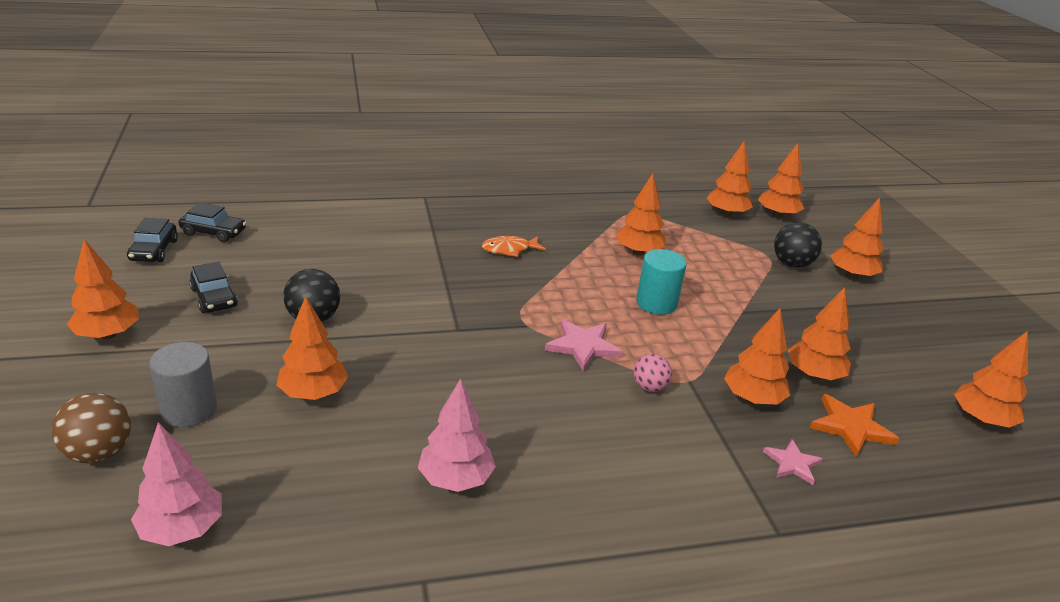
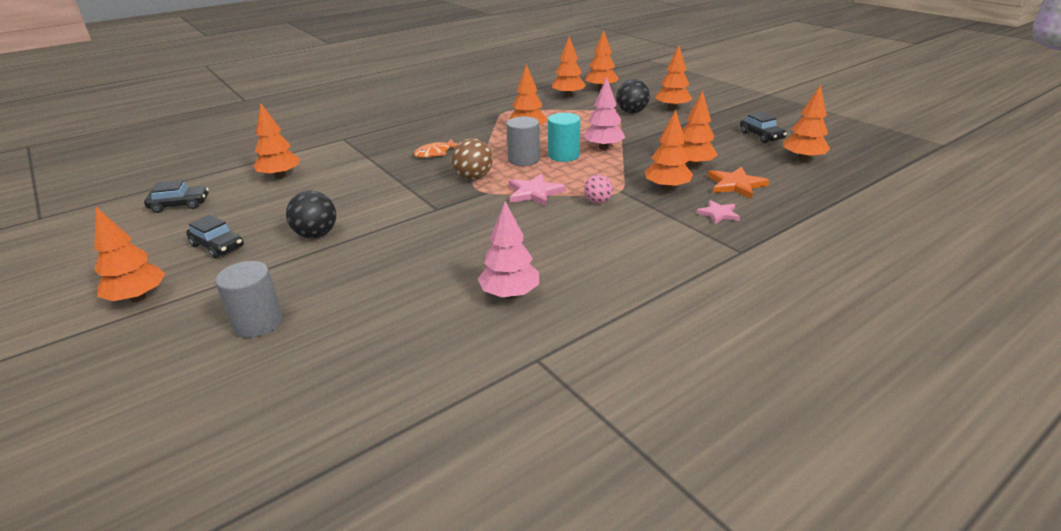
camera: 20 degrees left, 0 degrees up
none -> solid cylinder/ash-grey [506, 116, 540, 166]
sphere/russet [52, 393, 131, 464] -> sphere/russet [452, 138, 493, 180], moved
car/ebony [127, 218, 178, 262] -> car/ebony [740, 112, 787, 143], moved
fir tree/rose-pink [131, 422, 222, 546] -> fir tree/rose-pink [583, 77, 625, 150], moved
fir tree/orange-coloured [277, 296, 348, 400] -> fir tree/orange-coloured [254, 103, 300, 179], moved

- - -

## REQUIRED WORK
Line by line and exactly, write out the material above. Skip the pictures.

## EXERCISE RESULT
camera: 20 degrees left, 0 degrees up
none -> solid cylinder/ash-grey [506, 116, 540, 166]
sphere/russet [52, 393, 131, 464] -> sphere/russet [452, 138, 493, 180], moved
car/ebony [127, 218, 178, 262] -> car/ebony [740, 112, 787, 143], moved
fir tree/rose-pink [131, 422, 222, 546] -> fir tree/rose-pink [583, 77, 625, 150], moved
fir tree/orange-coloured [277, 296, 348, 400] -> fir tree/orange-coloured [254, 103, 300, 179], moved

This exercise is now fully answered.